• What to produce: Write out the text of the entries below as a JSON list of strings, one string per line, skipping blank lines. Leave the pictures out.

• Raw records:

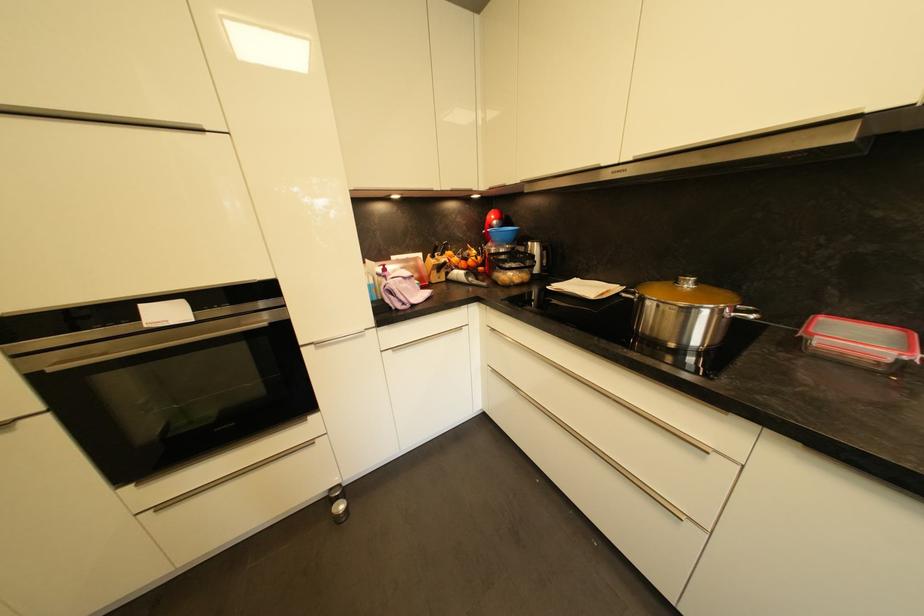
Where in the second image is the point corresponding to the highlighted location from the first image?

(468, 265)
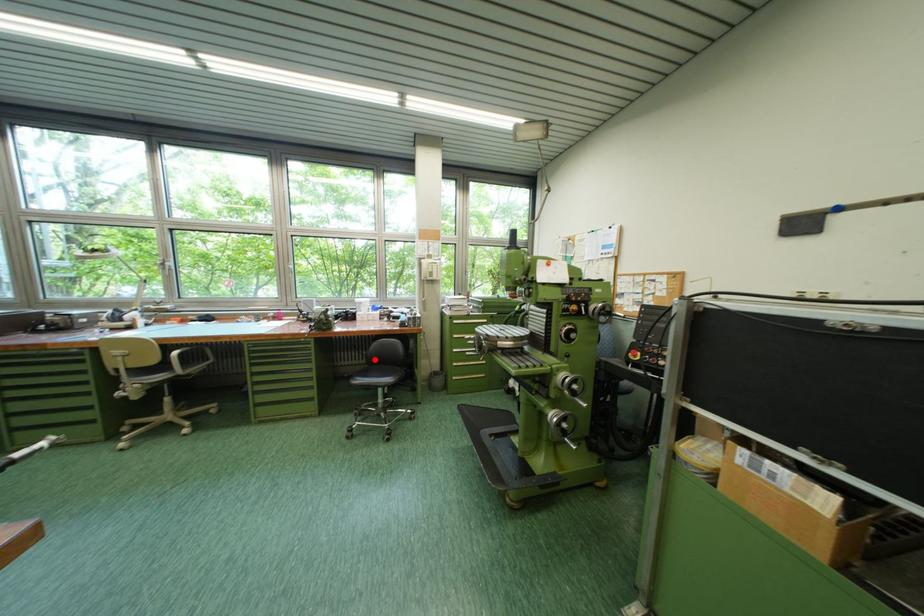
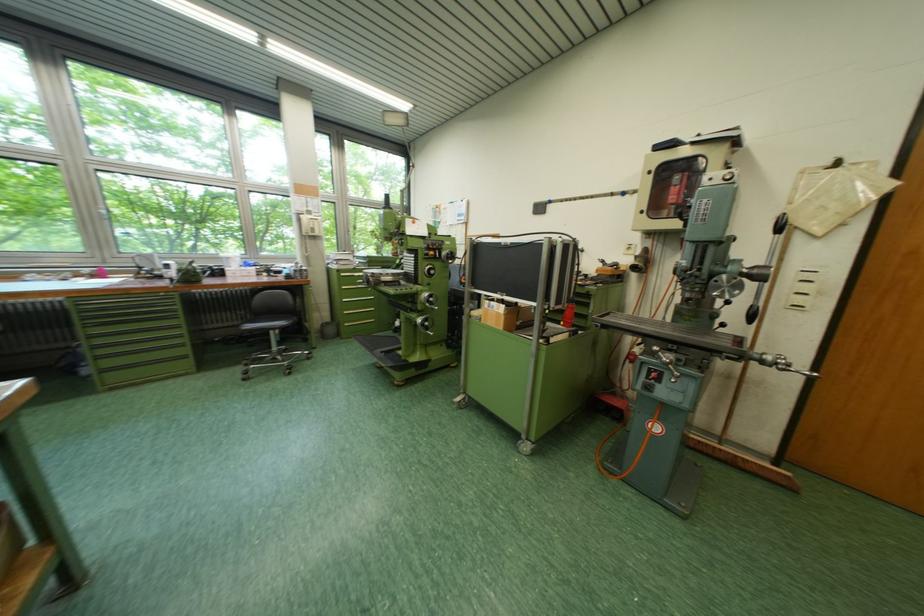
Question: I am providing you with two images of the same scene from different viewpoints. A red point is shown in image1. For the corresponding object point in image2, is it positioned nearer or farther from the camera?

Choices:
 (A) Nearer
 (B) Farther

Answer: (A)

• Solution for this problem:
[
  "Where in the second image is the point corresponding to the highlighted location from the first image?",
  "(468, 265)",
  "Question: I am providing you with two images of the same scene from different viewpoints. A red point is shown in image1. For the corresponding object point in image2, is it positioned nearer or farther from the camera?",
  "Choices:",
  " (A) Nearer",
  " (B) Farther",
  "Answer: (A)"
]